== The data ==
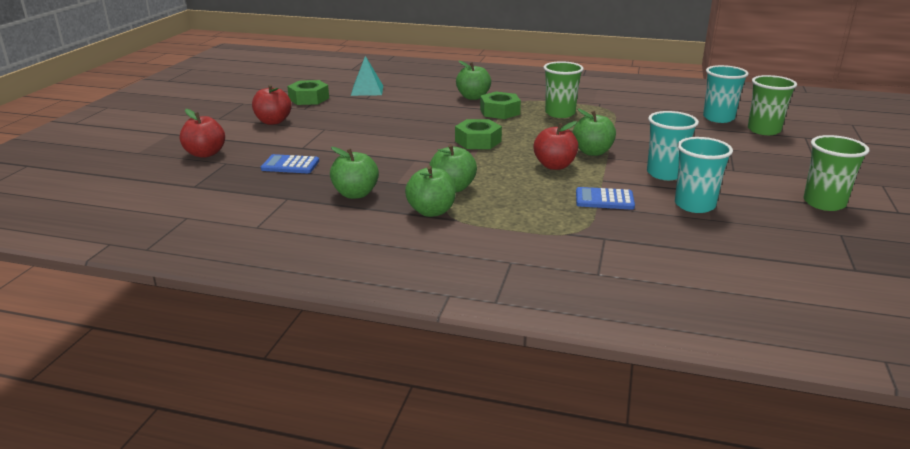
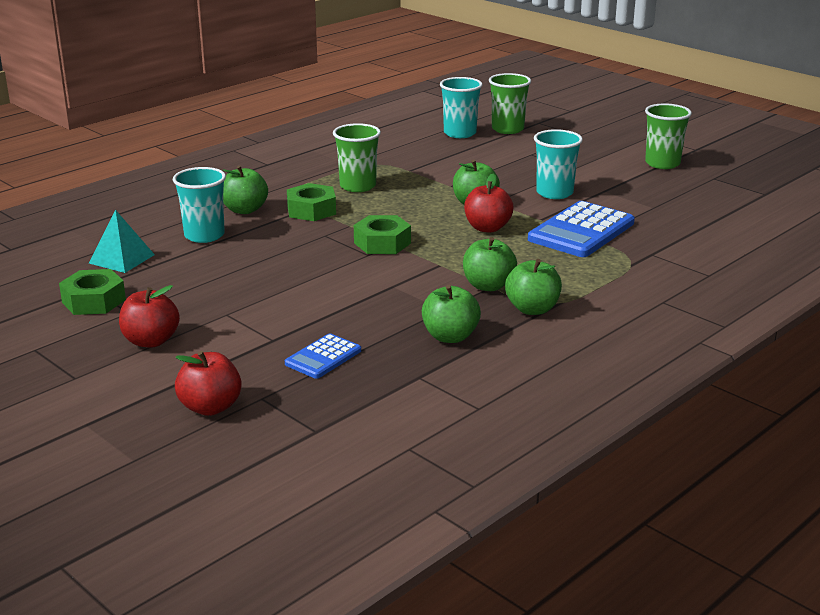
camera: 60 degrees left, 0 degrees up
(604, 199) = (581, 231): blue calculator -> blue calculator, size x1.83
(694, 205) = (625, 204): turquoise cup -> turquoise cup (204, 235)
---
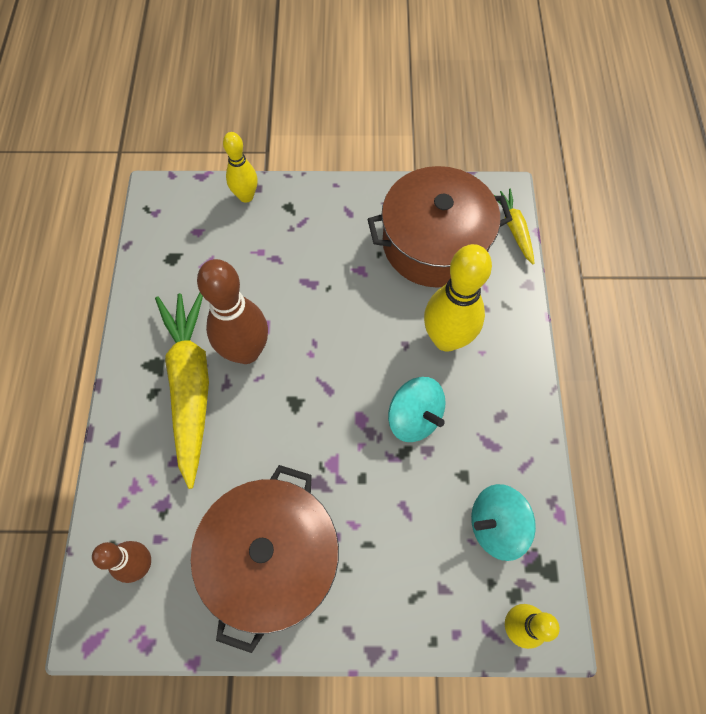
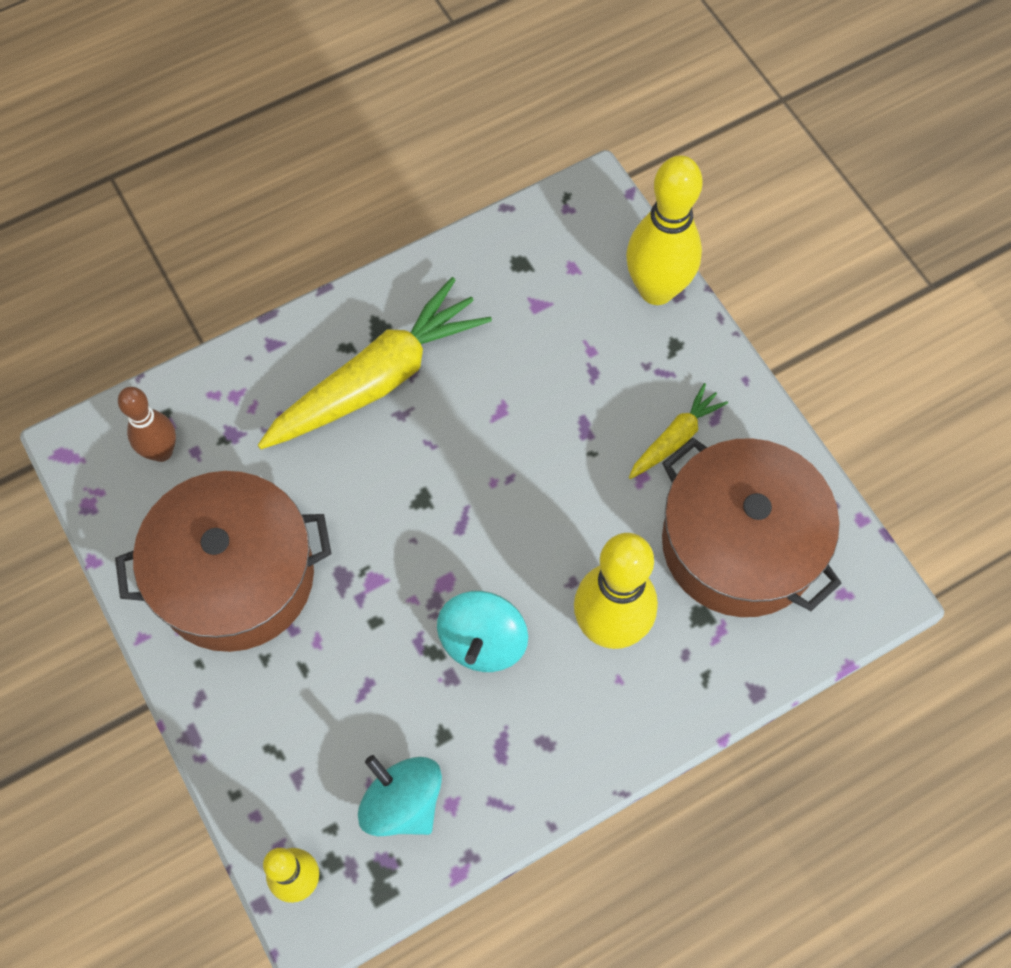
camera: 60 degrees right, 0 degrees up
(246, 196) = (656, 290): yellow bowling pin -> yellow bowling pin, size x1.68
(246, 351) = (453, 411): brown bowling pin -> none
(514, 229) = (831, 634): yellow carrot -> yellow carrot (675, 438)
==
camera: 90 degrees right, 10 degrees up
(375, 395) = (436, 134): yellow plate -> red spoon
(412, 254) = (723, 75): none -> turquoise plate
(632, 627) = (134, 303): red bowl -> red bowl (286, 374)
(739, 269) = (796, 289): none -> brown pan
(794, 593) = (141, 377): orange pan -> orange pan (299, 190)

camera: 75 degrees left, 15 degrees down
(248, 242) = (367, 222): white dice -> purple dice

== Task requirements ==
Copy the lines above exactly. Start with the line containing "(794, 593) = (141, 377): orange", end with the line containing "(248, 242) = (367, 222): white", and include both.

== Solution to the exercise ==
(794, 593) = (141, 377): orange pan -> orange pan (299, 190)

camera: 75 degrees left, 15 degrees down
(248, 242) = (367, 222): white dice -> purple dice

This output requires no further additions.